**EXCERPTED DATA:**
......
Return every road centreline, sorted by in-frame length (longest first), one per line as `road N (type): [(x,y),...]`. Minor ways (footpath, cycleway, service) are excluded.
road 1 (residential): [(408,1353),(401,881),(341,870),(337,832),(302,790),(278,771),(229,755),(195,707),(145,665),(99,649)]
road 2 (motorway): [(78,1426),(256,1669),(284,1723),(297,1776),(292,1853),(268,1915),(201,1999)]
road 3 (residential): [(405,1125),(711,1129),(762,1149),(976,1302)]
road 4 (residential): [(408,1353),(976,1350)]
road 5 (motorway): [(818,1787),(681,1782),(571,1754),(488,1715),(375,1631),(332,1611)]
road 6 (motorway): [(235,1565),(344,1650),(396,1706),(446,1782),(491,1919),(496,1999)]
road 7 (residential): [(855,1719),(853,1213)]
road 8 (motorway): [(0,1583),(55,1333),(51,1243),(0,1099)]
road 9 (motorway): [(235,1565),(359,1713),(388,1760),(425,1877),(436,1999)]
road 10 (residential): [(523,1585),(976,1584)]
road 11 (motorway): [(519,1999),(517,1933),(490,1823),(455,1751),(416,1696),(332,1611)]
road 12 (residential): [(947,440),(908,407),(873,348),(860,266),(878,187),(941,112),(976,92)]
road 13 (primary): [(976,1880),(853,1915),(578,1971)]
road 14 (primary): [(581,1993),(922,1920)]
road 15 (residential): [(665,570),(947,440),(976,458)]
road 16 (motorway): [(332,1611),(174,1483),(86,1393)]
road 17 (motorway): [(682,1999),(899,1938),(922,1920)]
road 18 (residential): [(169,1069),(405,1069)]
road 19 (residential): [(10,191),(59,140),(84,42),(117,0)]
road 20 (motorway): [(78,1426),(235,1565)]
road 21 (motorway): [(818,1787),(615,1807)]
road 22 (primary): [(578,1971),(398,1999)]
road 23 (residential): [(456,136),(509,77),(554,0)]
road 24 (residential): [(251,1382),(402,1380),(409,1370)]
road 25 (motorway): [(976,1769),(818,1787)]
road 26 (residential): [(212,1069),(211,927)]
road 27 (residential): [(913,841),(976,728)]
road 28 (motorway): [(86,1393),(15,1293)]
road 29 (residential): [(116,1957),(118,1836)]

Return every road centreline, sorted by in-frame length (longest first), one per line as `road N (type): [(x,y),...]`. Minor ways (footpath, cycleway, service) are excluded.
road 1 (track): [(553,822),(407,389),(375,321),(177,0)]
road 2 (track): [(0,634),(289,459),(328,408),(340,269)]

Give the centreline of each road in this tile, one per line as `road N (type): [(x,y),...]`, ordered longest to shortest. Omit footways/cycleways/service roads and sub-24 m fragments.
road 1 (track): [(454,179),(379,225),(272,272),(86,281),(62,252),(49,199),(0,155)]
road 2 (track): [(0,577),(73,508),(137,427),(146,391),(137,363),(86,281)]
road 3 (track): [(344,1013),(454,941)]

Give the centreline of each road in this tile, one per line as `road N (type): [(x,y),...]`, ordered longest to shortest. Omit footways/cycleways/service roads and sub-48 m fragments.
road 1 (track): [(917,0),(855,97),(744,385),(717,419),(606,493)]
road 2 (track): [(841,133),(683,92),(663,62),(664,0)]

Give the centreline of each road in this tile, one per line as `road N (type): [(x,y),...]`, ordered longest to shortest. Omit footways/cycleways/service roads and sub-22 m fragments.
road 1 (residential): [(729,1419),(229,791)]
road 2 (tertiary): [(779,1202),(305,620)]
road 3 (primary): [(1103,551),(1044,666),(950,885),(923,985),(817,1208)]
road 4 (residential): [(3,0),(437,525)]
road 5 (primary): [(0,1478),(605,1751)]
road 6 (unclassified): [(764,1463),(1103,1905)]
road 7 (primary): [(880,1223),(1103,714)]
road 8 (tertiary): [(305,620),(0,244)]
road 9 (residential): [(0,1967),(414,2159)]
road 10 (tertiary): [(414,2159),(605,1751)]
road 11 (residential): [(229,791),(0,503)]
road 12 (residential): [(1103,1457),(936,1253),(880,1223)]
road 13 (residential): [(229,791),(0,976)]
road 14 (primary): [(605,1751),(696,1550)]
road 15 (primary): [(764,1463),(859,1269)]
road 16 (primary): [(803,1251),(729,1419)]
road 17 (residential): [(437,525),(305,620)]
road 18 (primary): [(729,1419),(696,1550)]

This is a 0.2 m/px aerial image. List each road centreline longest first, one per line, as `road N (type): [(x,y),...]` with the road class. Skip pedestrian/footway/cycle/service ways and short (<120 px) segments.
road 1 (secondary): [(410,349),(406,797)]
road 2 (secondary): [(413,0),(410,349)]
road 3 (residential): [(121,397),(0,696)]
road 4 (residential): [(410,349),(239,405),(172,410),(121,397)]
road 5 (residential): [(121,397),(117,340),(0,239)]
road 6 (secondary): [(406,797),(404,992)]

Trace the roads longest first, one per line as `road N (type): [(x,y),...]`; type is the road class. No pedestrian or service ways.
......
**TASK DETAILS:** Every line of the material above should be transcribed as it stands.

**OUTPUT:**
Return every road centreline, sorted by in-frame length (longest first), one per line as `road N (type): [(x,y),...]`. Minor ways (footpath, cycleway, service) are excluded.
road 1 (residential): [(408,1353),(401,881),(341,870),(337,832),(302,790),(278,771),(229,755),(195,707),(145,665),(99,649)]
road 2 (motorway): [(78,1426),(256,1669),(284,1723),(297,1776),(292,1853),(268,1915),(201,1999)]
road 3 (residential): [(405,1125),(711,1129),(762,1149),(976,1302)]
road 4 (residential): [(408,1353),(976,1350)]
road 5 (motorway): [(818,1787),(681,1782),(571,1754),(488,1715),(375,1631),(332,1611)]
road 6 (motorway): [(235,1565),(344,1650),(396,1706),(446,1782),(491,1919),(496,1999)]
road 7 (residential): [(855,1719),(853,1213)]
road 8 (motorway): [(0,1583),(55,1333),(51,1243),(0,1099)]
road 9 (motorway): [(235,1565),(359,1713),(388,1760),(425,1877),(436,1999)]
road 10 (residential): [(523,1585),(976,1584)]
road 11 (motorway): [(519,1999),(517,1933),(490,1823),(455,1751),(416,1696),(332,1611)]
road 12 (residential): [(947,440),(908,407),(873,348),(860,266),(878,187),(941,112),(976,92)]
road 13 (primary): [(976,1880),(853,1915),(578,1971)]
road 14 (primary): [(581,1993),(922,1920)]
road 15 (residential): [(665,570),(947,440),(976,458)]
road 16 (motorway): [(332,1611),(174,1483),(86,1393)]
road 17 (motorway): [(682,1999),(899,1938),(922,1920)]
road 18 (residential): [(169,1069),(405,1069)]
road 19 (residential): [(10,191),(59,140),(84,42),(117,0)]
road 20 (motorway): [(78,1426),(235,1565)]
road 21 (motorway): [(818,1787),(615,1807)]
road 22 (primary): [(578,1971),(398,1999)]
road 23 (residential): [(456,136),(509,77),(554,0)]
road 24 (residential): [(251,1382),(402,1380),(409,1370)]
road 25 (motorway): [(976,1769),(818,1787)]
road 26 (residential): [(212,1069),(211,927)]
road 27 (residential): [(913,841),(976,728)]
road 28 (motorway): [(86,1393),(15,1293)]
road 29 (residential): [(116,1957),(118,1836)]

Return every road centreline, sorted by in-frame length (longest first), one per line as `road N (type): [(x,y),...]`. Minor ways (footpath, cycleway, service) are excluded.
road 1 (track): [(553,822),(407,389),(375,321),(177,0)]
road 2 (track): [(0,634),(289,459),(328,408),(340,269)]

Give the centreline of each road in this tile, one per line as `road N (type): [(x,y),...]`, ordered longest to shortest. Omit footways/cycleways/service roads and sub-24 m fragments.
road 1 (track): [(454,179),(379,225),(272,272),(86,281),(62,252),(49,199),(0,155)]
road 2 (track): [(0,577),(73,508),(137,427),(146,391),(137,363),(86,281)]
road 3 (track): [(344,1013),(454,941)]

Give the centreline of each road in this tile, one per line as `road N (type): [(x,y),...]`, ordered longest to shortest. Omit footways/cycleways/service roads and sub-48 m fragments.
road 1 (track): [(917,0),(855,97),(744,385),(717,419),(606,493)]
road 2 (track): [(841,133),(683,92),(663,62),(664,0)]

Give the centreline of each road in this tile, one per line as `road N (type): [(x,y),...]`, ordered longest to shortest. Omit footways/cycleways/service roads and sub-22 m fragments.
road 1 (residential): [(729,1419),(229,791)]
road 2 (tertiary): [(779,1202),(305,620)]
road 3 (primary): [(1103,551),(1044,666),(950,885),(923,985),(817,1208)]
road 4 (residential): [(3,0),(437,525)]
road 5 (primary): [(0,1478),(605,1751)]
road 6 (unclassified): [(764,1463),(1103,1905)]
road 7 (primary): [(880,1223),(1103,714)]
road 8 (tertiary): [(305,620),(0,244)]
road 9 (residential): [(0,1967),(414,2159)]
road 10 (tertiary): [(414,2159),(605,1751)]
road 11 (residential): [(229,791),(0,503)]
road 12 (residential): [(1103,1457),(936,1253),(880,1223)]
road 13 (residential): [(229,791),(0,976)]
road 14 (primary): [(605,1751),(696,1550)]
road 15 (primary): [(764,1463),(859,1269)]
road 16 (primary): [(803,1251),(729,1419)]
road 17 (residential): [(437,525),(305,620)]
road 18 (primary): [(729,1419),(696,1550)]

This is a 0.2 m/px aerial image. List each road centreline longest first, one per line, as `road N (type): [(x,y),...]` with the road class. Skip pedestrian/footway/cycle/service ways and short (<120 px) segments.
road 1 (secondary): [(410,349),(406,797)]
road 2 (secondary): [(413,0),(410,349)]
road 3 (residential): [(121,397),(0,696)]
road 4 (residential): [(410,349),(239,405),(172,410),(121,397)]
road 5 (residential): [(121,397),(117,340),(0,239)]
road 6 (secondary): [(406,797),(404,992)]

Trace the roads longest first, one per line as `road N (type): [(x,y),...]`; type is the road class. No pedestrian or service ways.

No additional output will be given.